**What the task asks**:
All lines from the one containing "R11: 8.2k (LINE2, VS) -> 8.2k (IN, VO)" through the end of the entries below should appear in the answer exactly, with no others.

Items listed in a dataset
◆ ◆ ◆ ◆ ◆ ◆ ◆

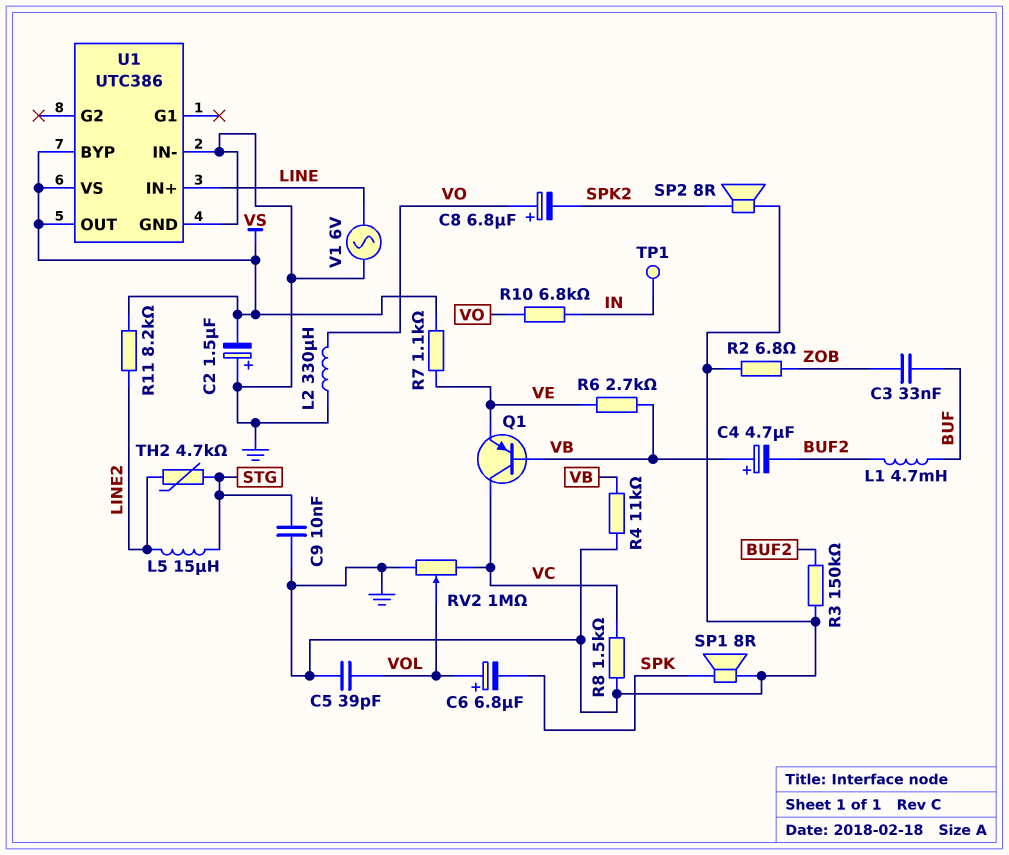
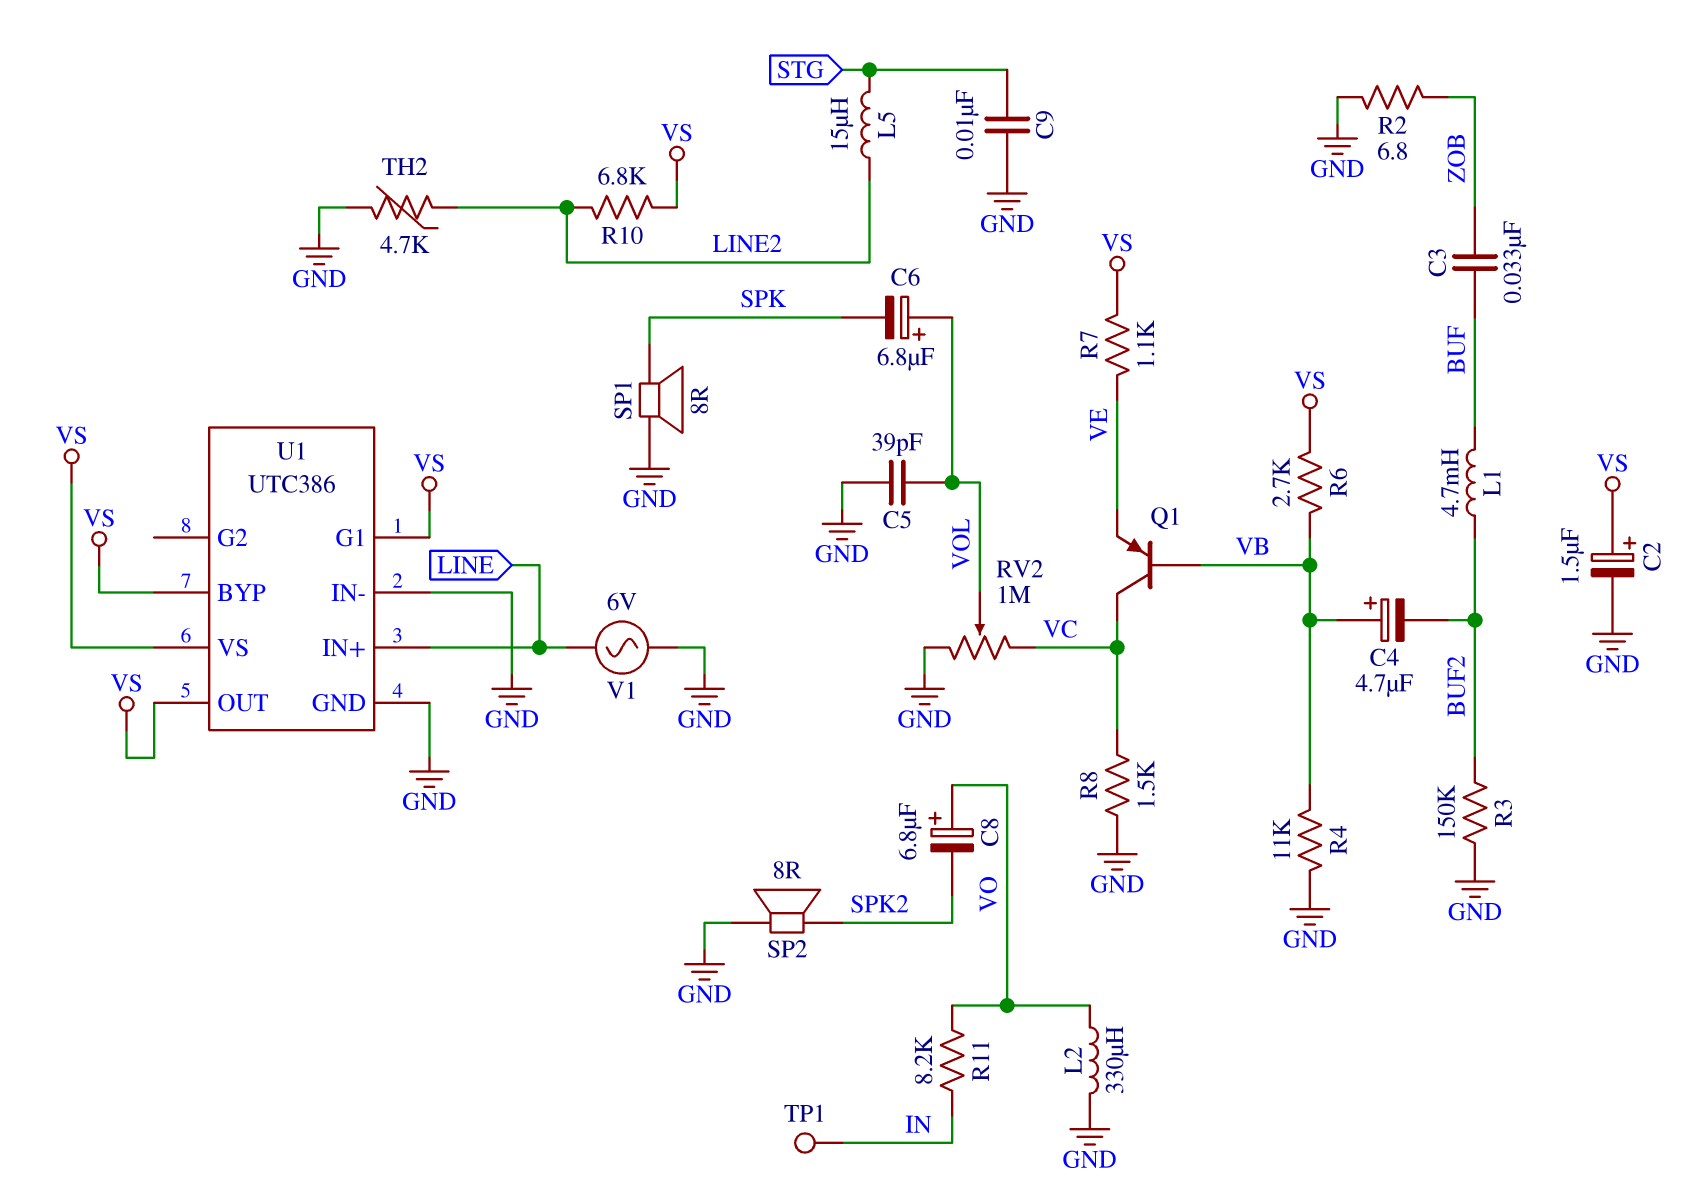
C2: 1.5uF (plus GND, minus VS) -> 1.5uF (plus VS, minus GND)
R6: 2.7k (VB, VE) -> 2.7k (VB, VS)
R10: 6.8k (IN, VO) -> 6.8k (LINE2, VS)
R11: 8.2k (LINE2, VS) -> 8.2k (IN, VO)
TH2: 4.7k (LINE2, STG) -> 4.7k (GND, LINE2)
U1 pin G1: none -> VS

◆ ◆ ◆ ◆ ◆ ◆ ◆

**Answer to this problem**:
R11: 8.2k (LINE2, VS) -> 8.2k (IN, VO)
TH2: 4.7k (LINE2, STG) -> 4.7k (GND, LINE2)
U1 pin G1: none -> VS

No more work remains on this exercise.